◆ Data shown ◆
====

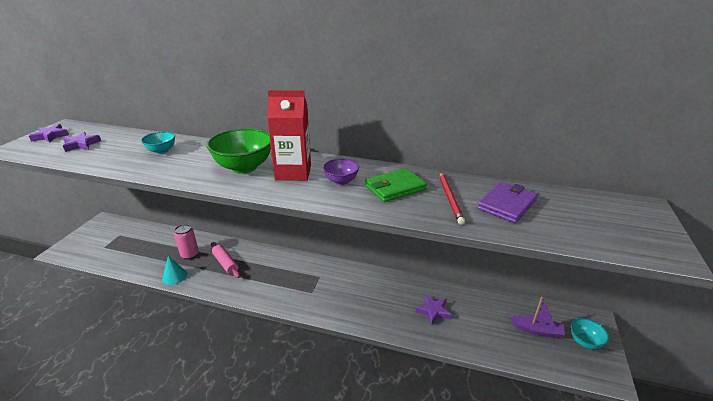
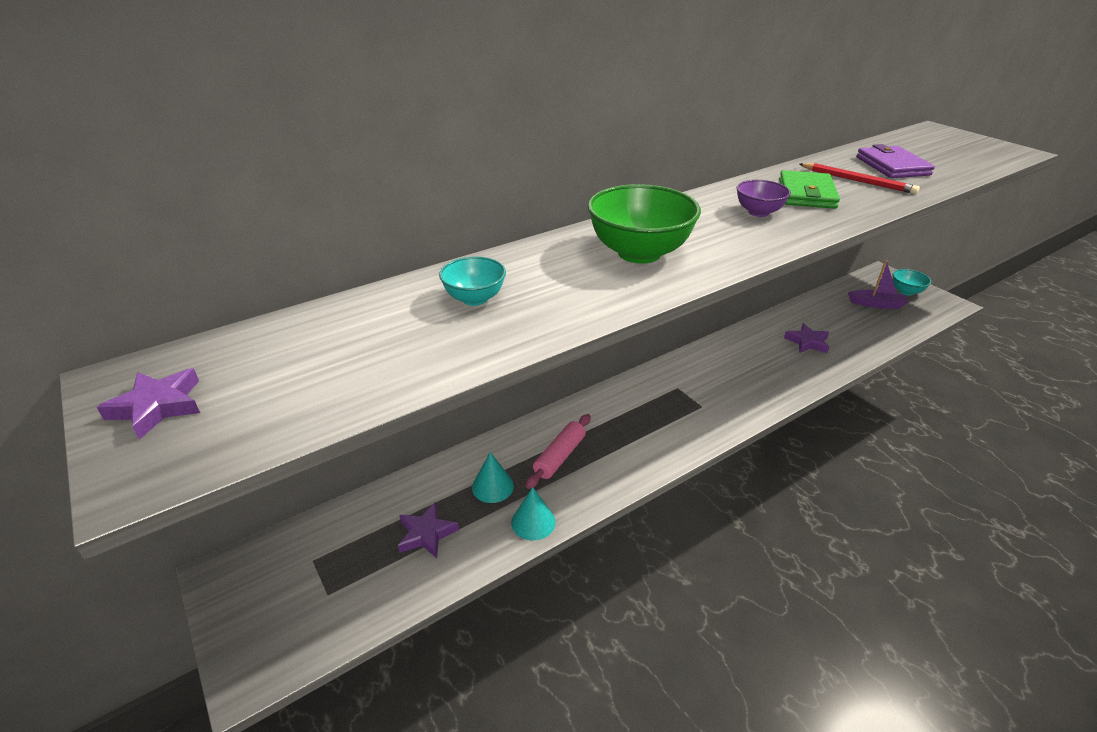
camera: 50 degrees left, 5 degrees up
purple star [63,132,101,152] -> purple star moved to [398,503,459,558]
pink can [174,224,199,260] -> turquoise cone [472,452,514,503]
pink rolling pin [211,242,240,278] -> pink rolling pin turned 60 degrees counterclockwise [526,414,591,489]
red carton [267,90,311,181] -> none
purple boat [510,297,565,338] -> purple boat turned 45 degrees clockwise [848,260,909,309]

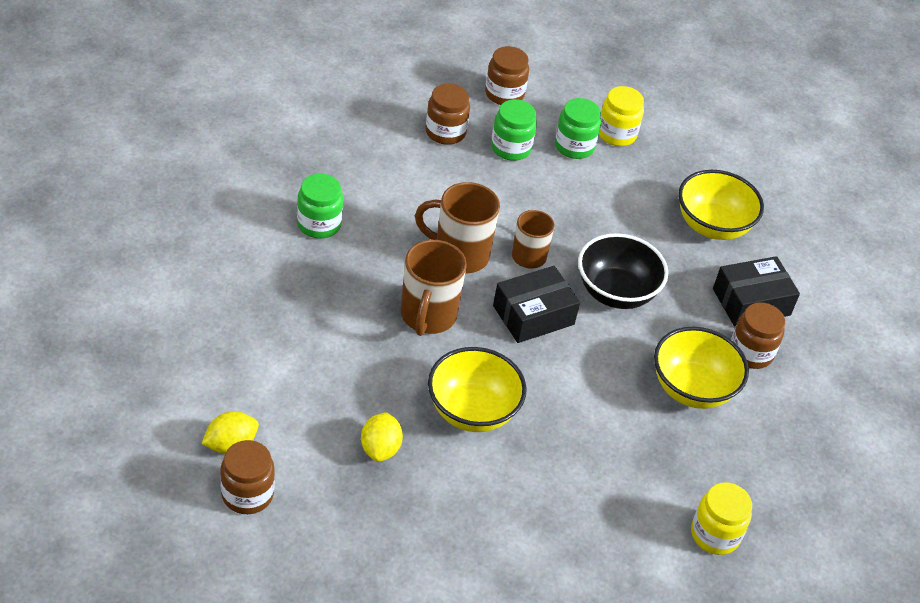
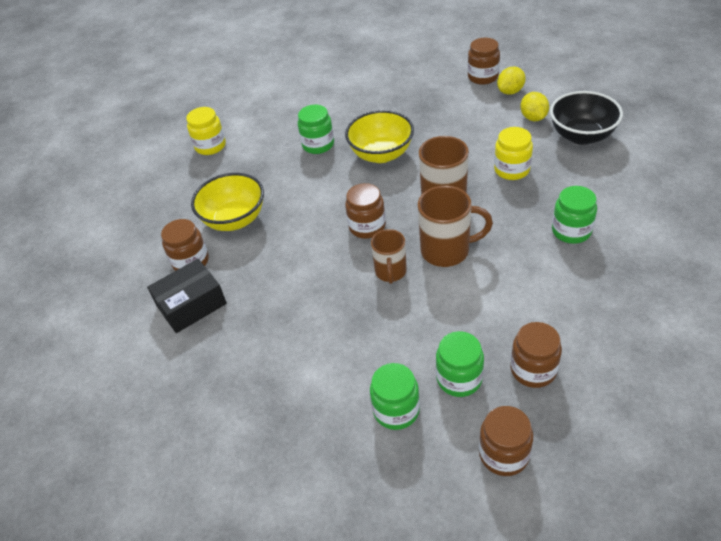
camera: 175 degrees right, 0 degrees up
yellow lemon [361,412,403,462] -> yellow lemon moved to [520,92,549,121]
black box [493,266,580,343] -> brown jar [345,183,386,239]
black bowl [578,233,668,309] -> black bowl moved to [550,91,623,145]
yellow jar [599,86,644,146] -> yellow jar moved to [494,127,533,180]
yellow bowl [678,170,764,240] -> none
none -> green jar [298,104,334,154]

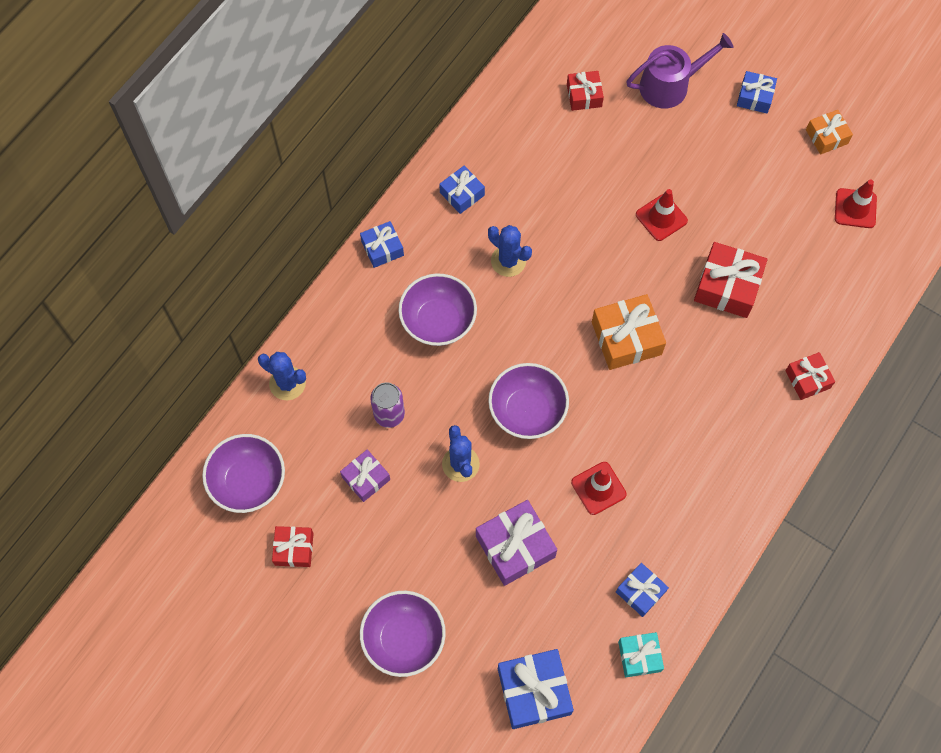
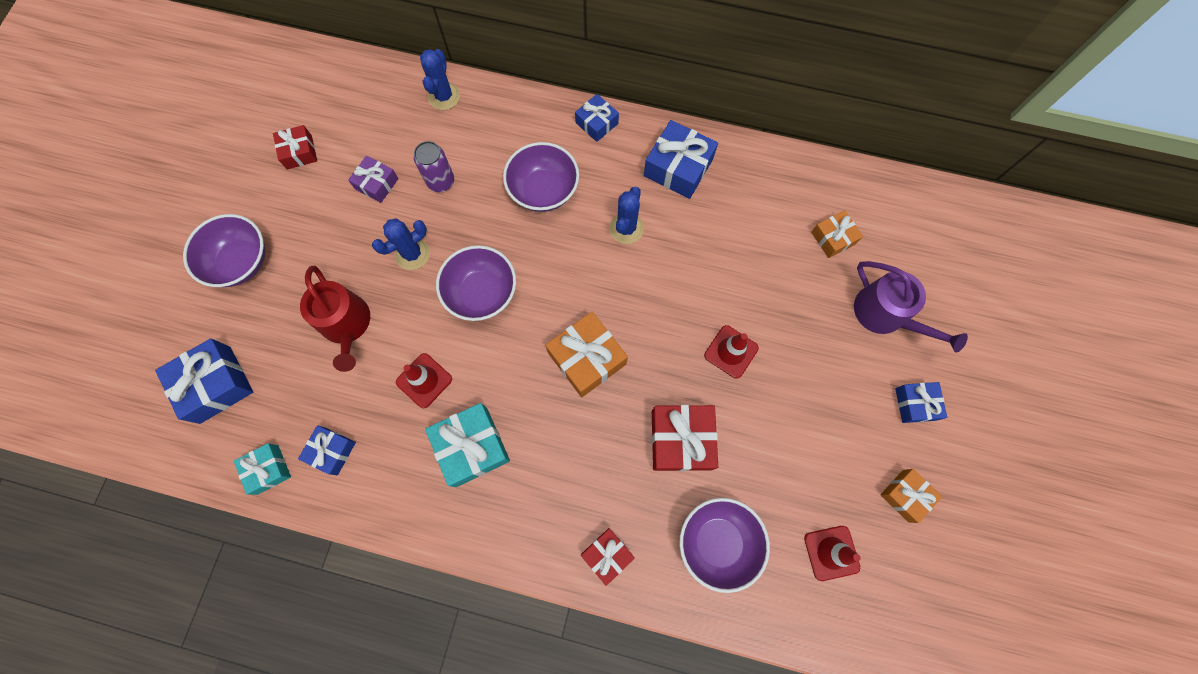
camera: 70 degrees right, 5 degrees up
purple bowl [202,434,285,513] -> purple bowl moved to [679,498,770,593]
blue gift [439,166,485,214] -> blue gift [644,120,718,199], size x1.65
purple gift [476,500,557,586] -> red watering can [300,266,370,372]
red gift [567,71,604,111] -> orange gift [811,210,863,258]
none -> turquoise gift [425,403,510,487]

====

◆ What you will do ◆
Please reproduce exactly and only the lines from the first line of the records through the line containing "red carton [267,90,311,181] -> none", both included, omitting any pictures.

◆ Problem solution ◆
camera: 50 degrees left, 5 degrees up
purple star [63,132,101,152] -> purple star moved to [398,503,459,558]
pink can [174,224,199,260] -> turquoise cone [472,452,514,503]
pink rolling pin [211,242,240,278] -> pink rolling pin turned 60 degrees counterclockwise [526,414,591,489]
red carton [267,90,311,181] -> none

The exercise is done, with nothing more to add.